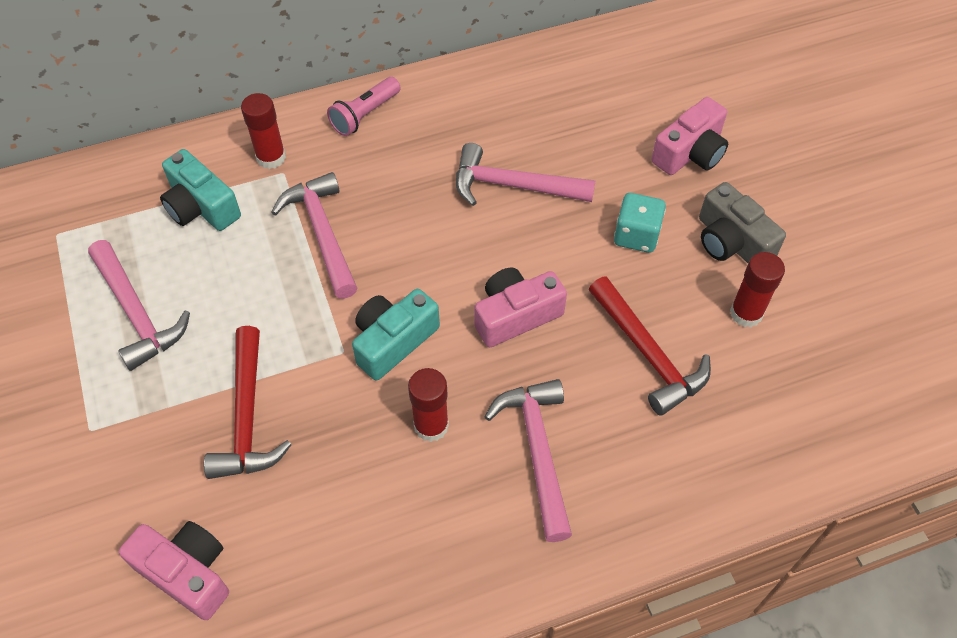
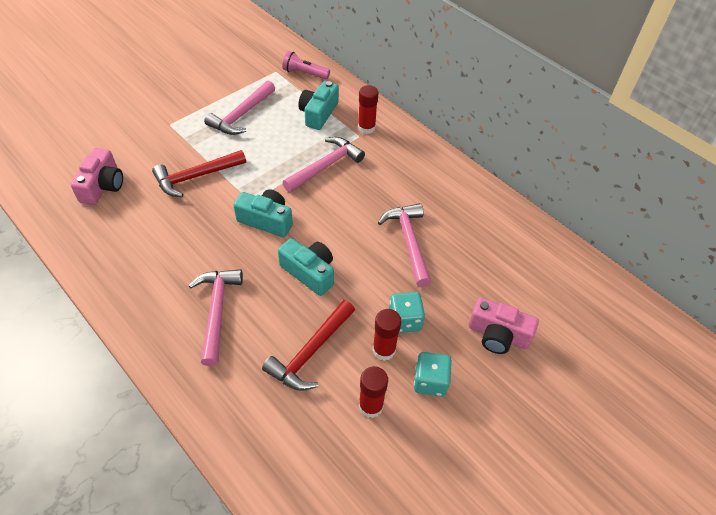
camera: 65 degrees right, 5 degrees down
pink flashlight [327,77,401,136] -> pink flashlight moved to [282,51,330,80]
red glue stick [408,368,449,442] -> red glue stick moved to [372,309,401,361]
pink camera [474,268,567,347] -> turquoise camera [278,238,334,296]
pink hammer [485,379,572,542] -> pink hammer turned 60 degrees counterclockwise [188,269,243,366]
grey camera [699,182,786,263] -> turquoise dice [414,352,452,397]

◇ ◇ ◇ ◇

Say how many of the lines above include the word "camera", giving the figure alone.

3